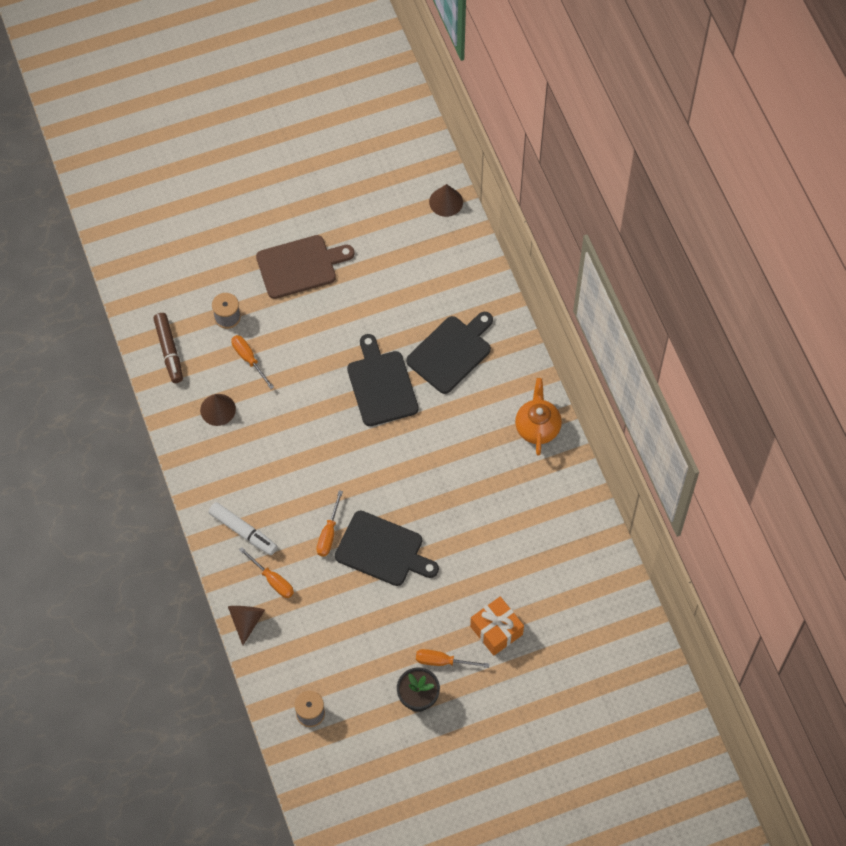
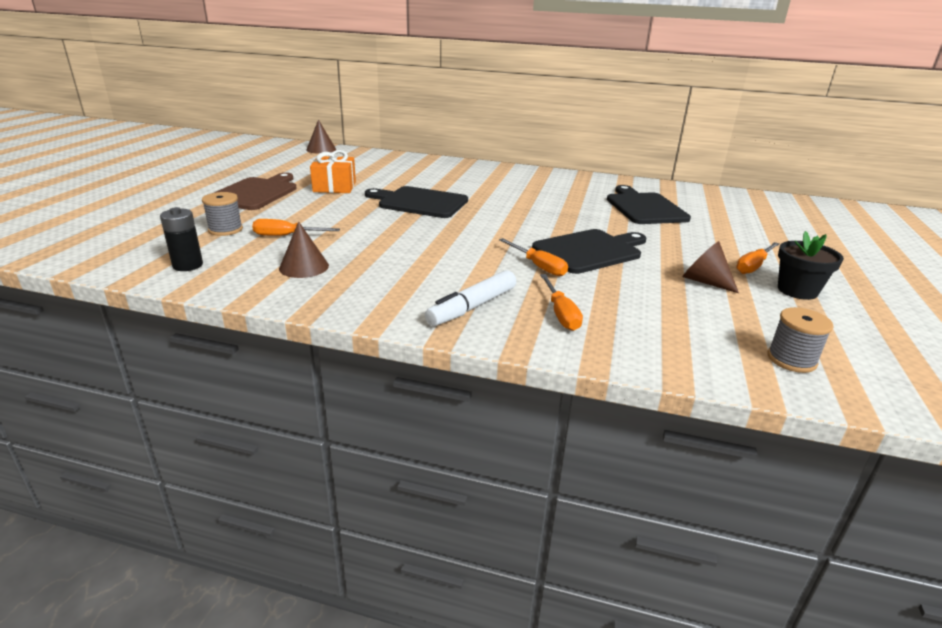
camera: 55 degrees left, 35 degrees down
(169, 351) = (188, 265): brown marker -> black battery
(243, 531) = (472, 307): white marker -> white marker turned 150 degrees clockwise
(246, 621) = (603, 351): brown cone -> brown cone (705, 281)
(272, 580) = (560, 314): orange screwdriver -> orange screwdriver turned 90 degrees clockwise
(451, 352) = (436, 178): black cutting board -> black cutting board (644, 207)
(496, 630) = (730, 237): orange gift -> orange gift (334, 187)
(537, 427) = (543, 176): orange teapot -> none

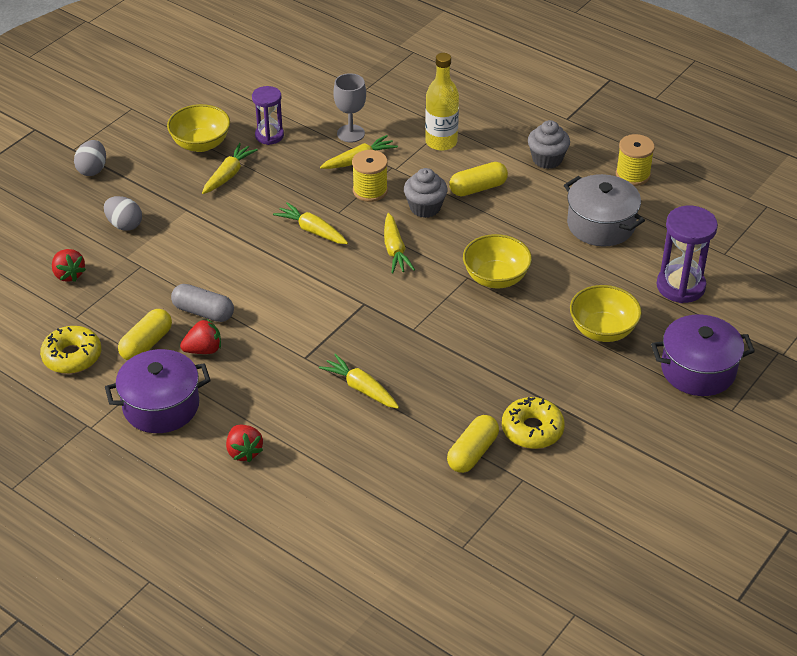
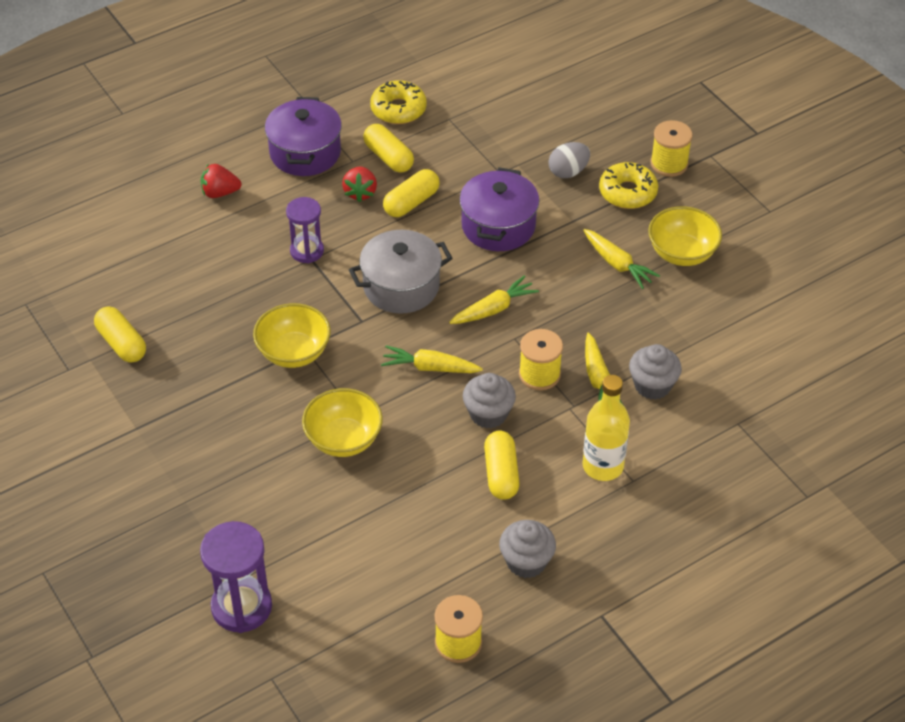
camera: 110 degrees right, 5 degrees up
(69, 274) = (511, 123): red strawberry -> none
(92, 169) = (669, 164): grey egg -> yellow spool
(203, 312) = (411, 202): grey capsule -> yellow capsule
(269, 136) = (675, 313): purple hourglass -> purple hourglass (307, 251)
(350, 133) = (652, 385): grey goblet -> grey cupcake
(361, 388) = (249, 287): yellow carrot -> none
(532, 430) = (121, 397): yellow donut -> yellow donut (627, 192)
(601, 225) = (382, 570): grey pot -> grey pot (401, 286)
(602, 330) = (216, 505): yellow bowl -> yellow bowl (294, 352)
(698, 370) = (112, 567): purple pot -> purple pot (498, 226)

※

EXERCISE OBJECTIVE.
Emit only the final stretch of the records: the line containing "(269, 136) = (675, 313): purple" through the end, each line exactly as it stands.

WRITTEN RESPONSE.
(269, 136) = (675, 313): purple hourglass -> purple hourglass (307, 251)
(350, 133) = (652, 385): grey goblet -> grey cupcake
(361, 388) = (249, 287): yellow carrot -> none
(532, 430) = (121, 397): yellow donut -> yellow donut (627, 192)
(601, 225) = (382, 570): grey pot -> grey pot (401, 286)
(602, 330) = (216, 505): yellow bowl -> yellow bowl (294, 352)
(698, 370) = (112, 567): purple pot -> purple pot (498, 226)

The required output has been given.